Exercise brief -
Write the entries out again exactly; any picture among them gets left out.

Change detection outputs:
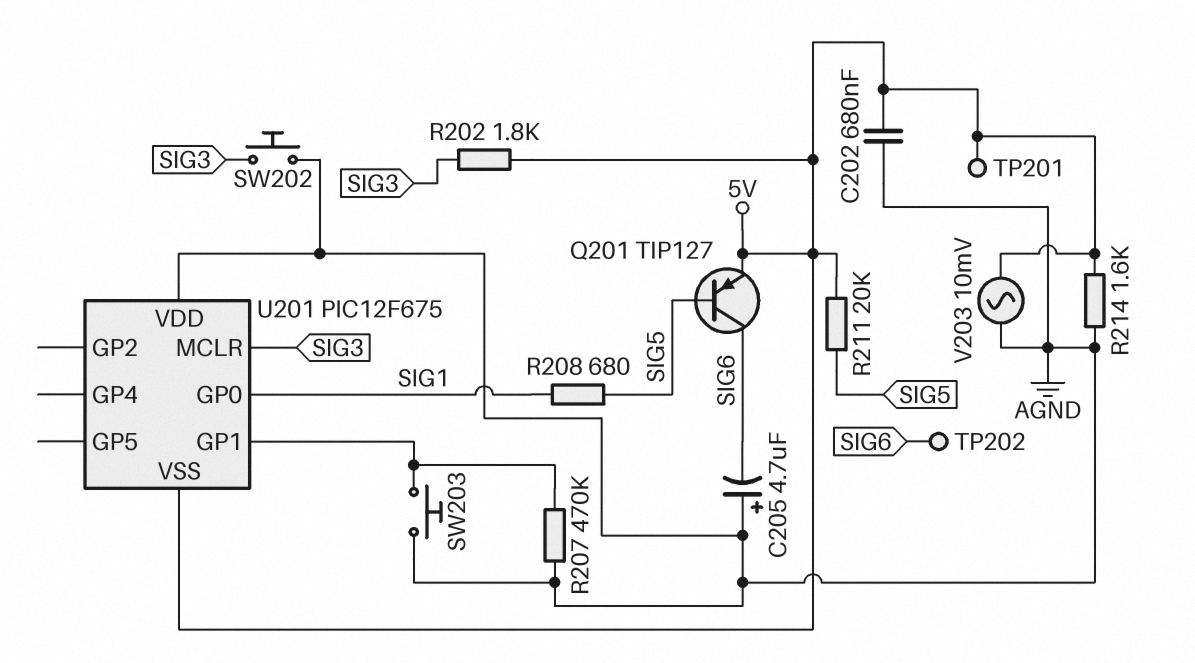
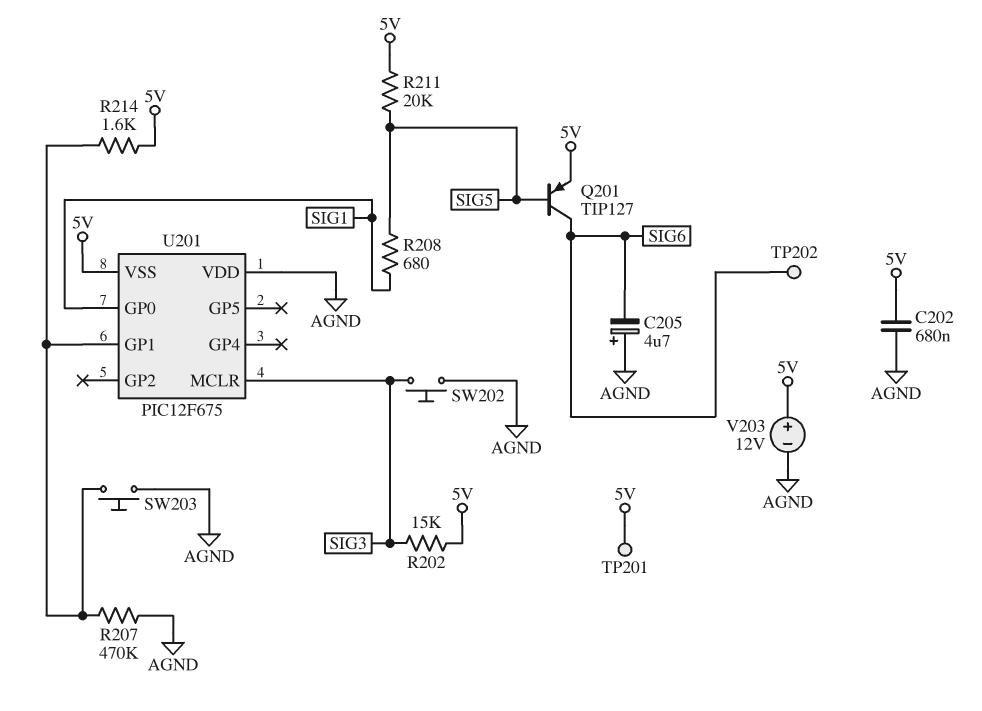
R202: 1.8k (5V, SIG3) -> 15k (5V, SIG3)
R214: 1.6k (5V, AGND) -> 1.6k (5V, U201/GP1)
V203: AC 10mV (5V, AGND) -> 12V (plus 5V, minus AGND)

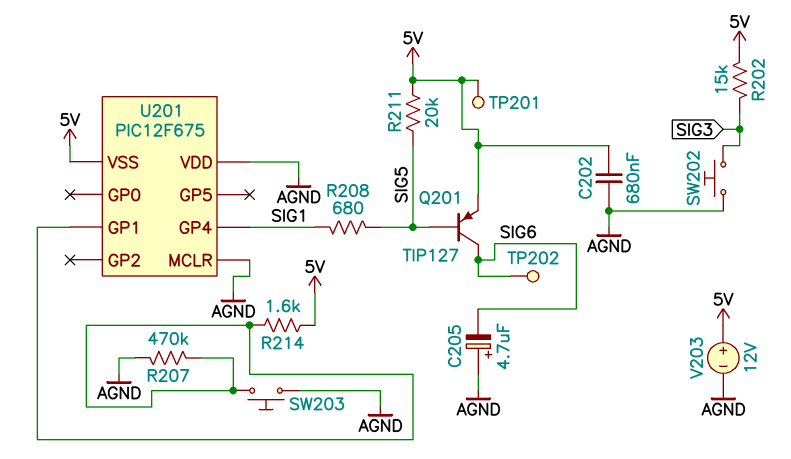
U201 pin GP0: SIG1 -> none
U201 pin GP4: none -> SIG1
U201 pin MCLR: SIG3 -> AGND

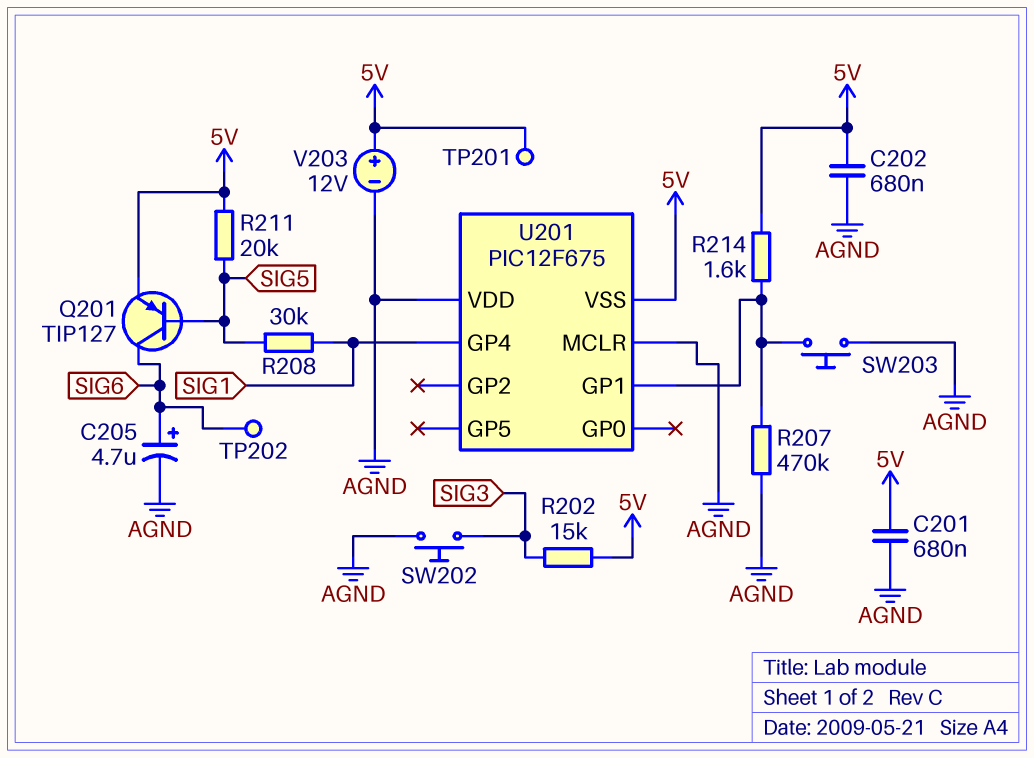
C201: none -> 680nF (5V, AGND)
C205: 4.7uF (plus AGND, minus SIG6) -> 4.7uF (plus SIG6, minus AGND)
R208: 680 (SIG1, SIG5) -> 30k (SIG1, SIG5)

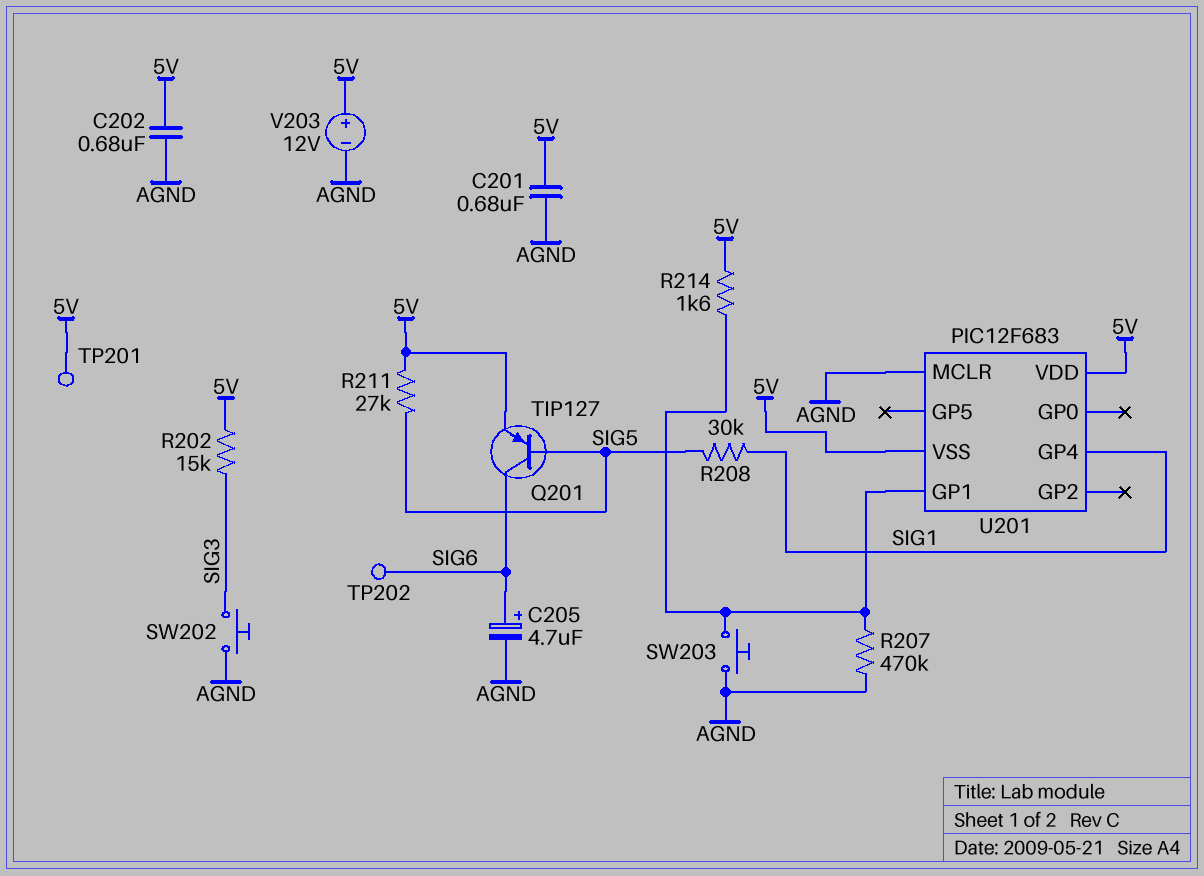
R211: 20k (5V, SIG5) -> 27k (5V, SIG5)
U201: PIC12F675 -> PIC12F683
U201 pin VDD: AGND -> 5V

Problem solution -
R202: 1.8k (5V, SIG3) -> 15k (5V, SIG3)
R214: 1.6k (5V, AGND) -> 1.6k (5V, U201/GP1)
V203: AC 10mV (5V, AGND) -> 12V (plus 5V, minus AGND)

U201 pin GP0: SIG1 -> none
U201 pin GP4: none -> SIG1
U201 pin MCLR: SIG3 -> AGND

C201: none -> 680nF (5V, AGND)
C205: 4.7uF (plus AGND, minus SIG6) -> 4.7uF (plus SIG6, minus AGND)
R208: 680 (SIG1, SIG5) -> 30k (SIG1, SIG5)

R211: 20k (5V, SIG5) -> 27k (5V, SIG5)
U201: PIC12F675 -> PIC12F683
U201 pin VDD: AGND -> 5V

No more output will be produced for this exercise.